> **Task details**
Keep the pictures out, and restate the listing that follows exactly as written.

> **Supplied records**
____________

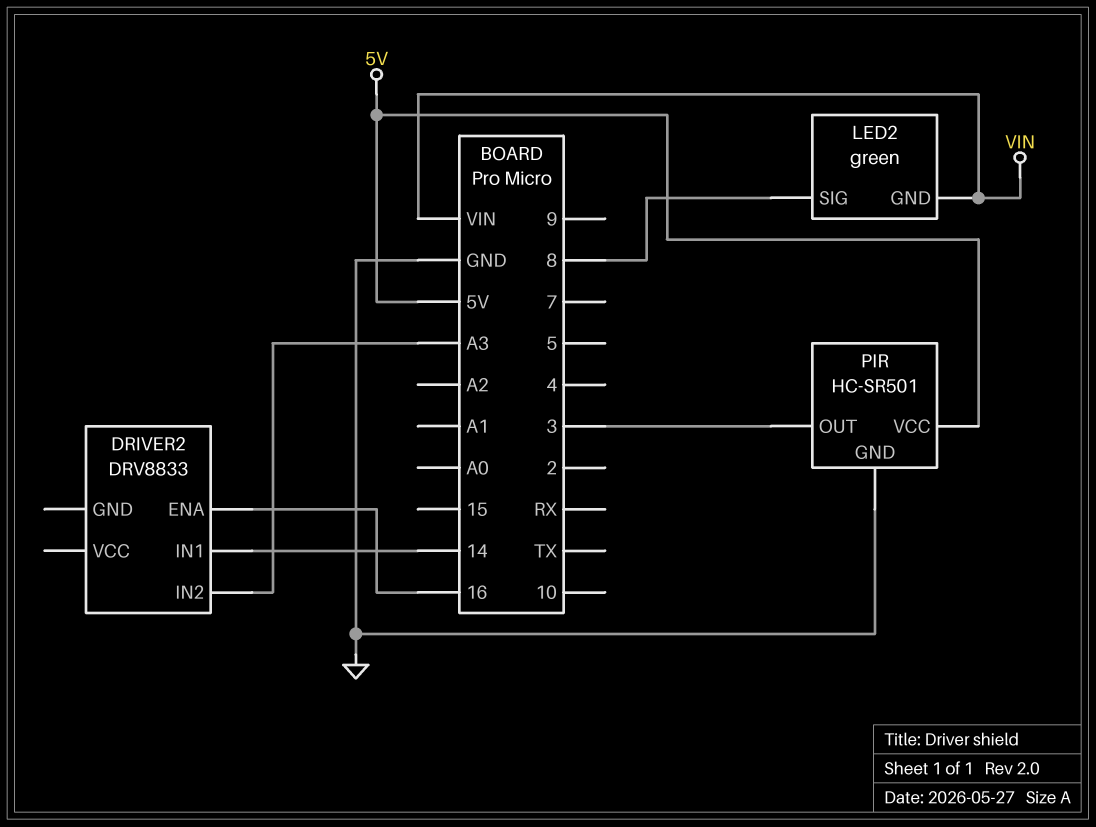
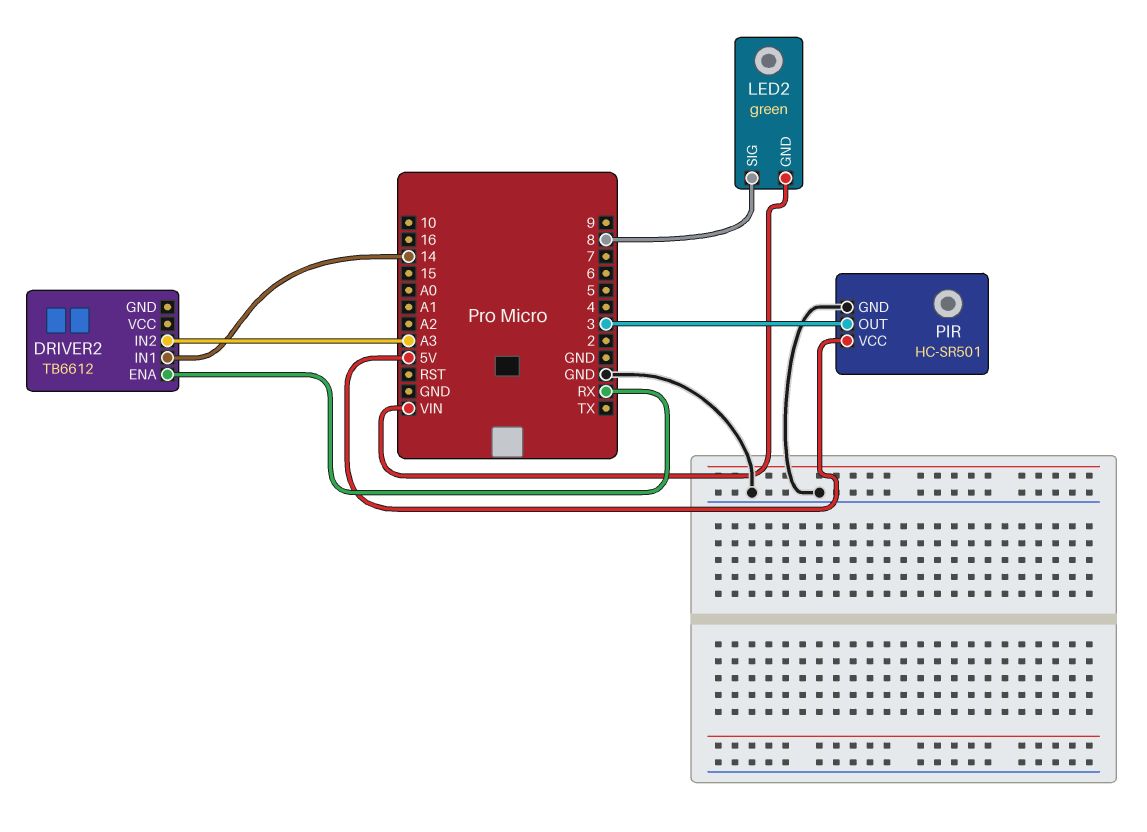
DRIVER2: DRV8833 -> TB6612
DRIVER2 pin ENA: 16 -> RX

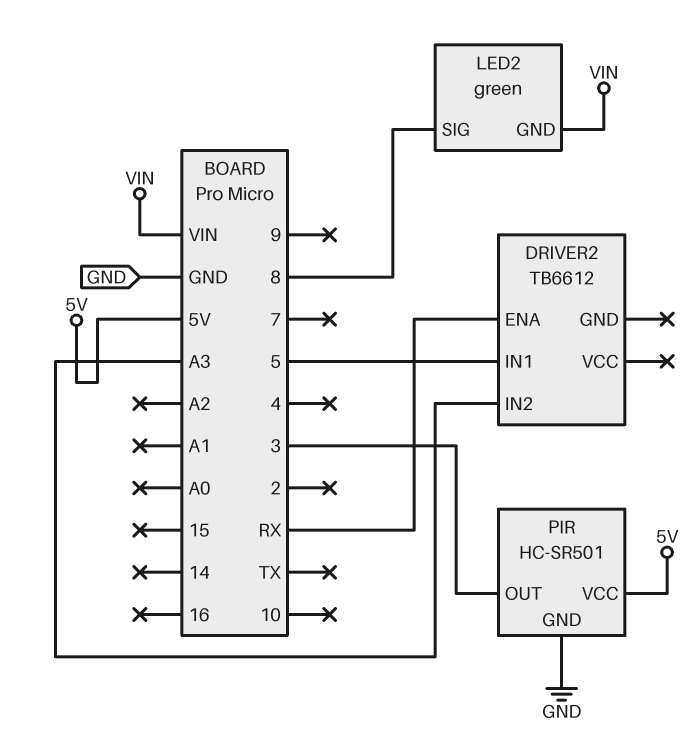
DRIVER2 pin IN1: 14 -> 5

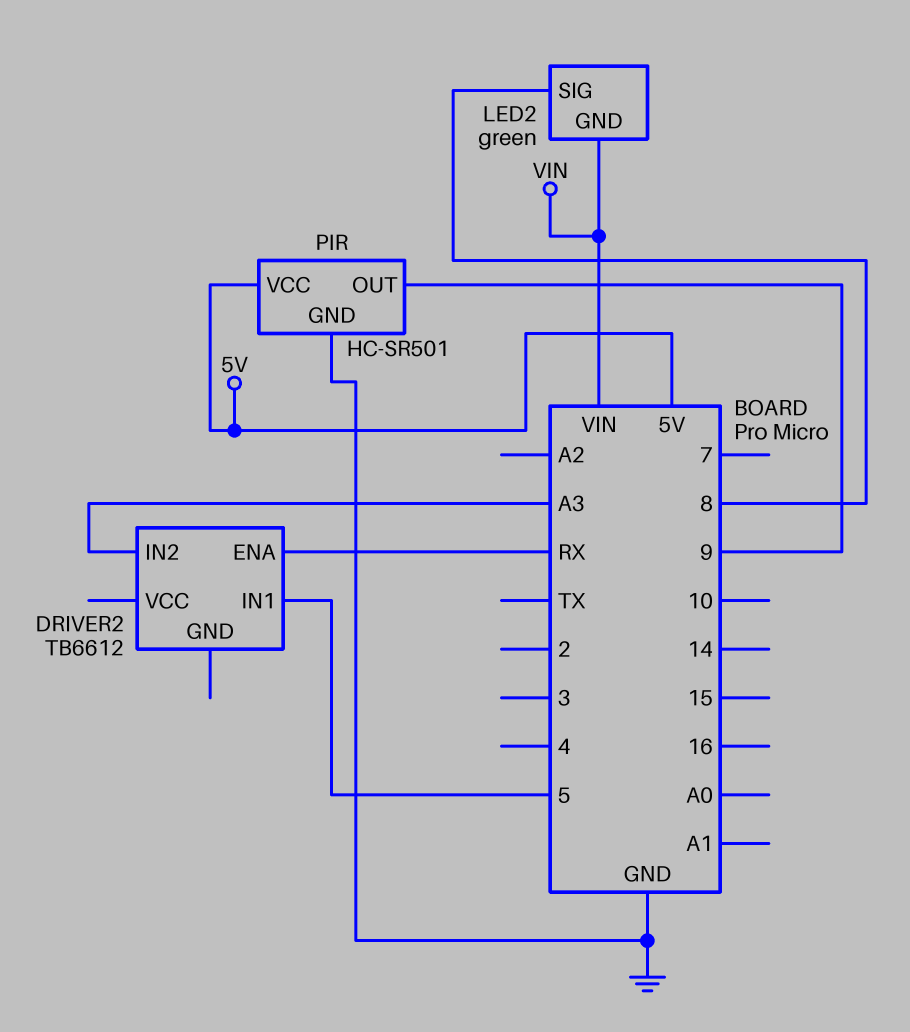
PIR pin OUT: 3 -> 9

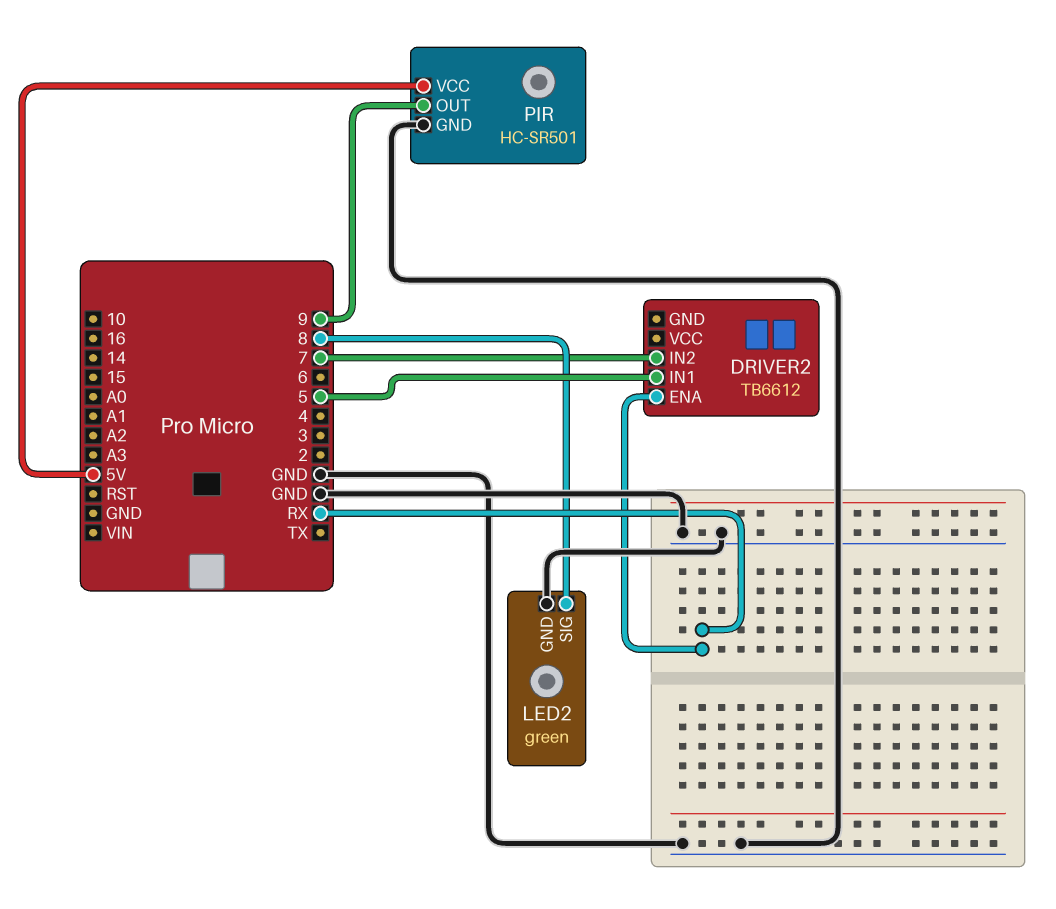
DRIVER2 pin IN2: A3 -> 7
LED2 pin GND: VIN -> GND

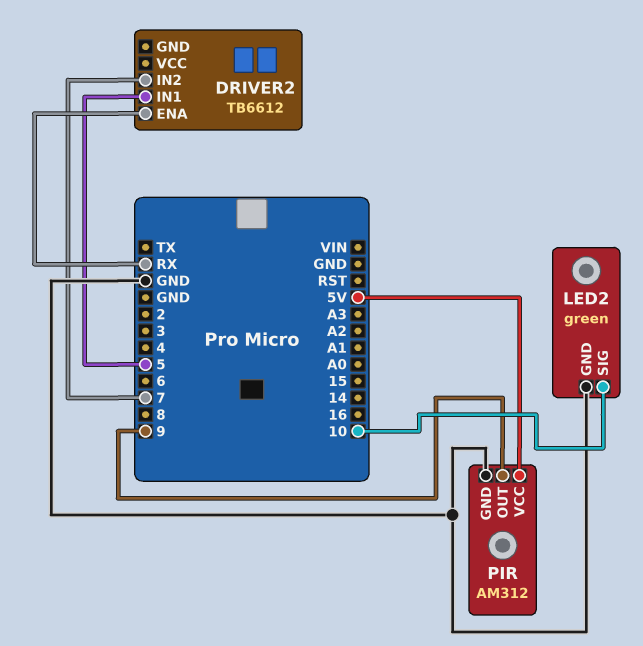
LED2 pin SIG: 8 -> 10
PIR: HC-SR501 -> AM312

____________

> **Result of the task**
DRIVER2: DRV8833 -> TB6612
DRIVER2 pin ENA: 16 -> RX

DRIVER2 pin IN1: 14 -> 5

PIR pin OUT: 3 -> 9

DRIVER2 pin IN2: A3 -> 7
LED2 pin GND: VIN -> GND

LED2 pin SIG: 8 -> 10
PIR: HC-SR501 -> AM312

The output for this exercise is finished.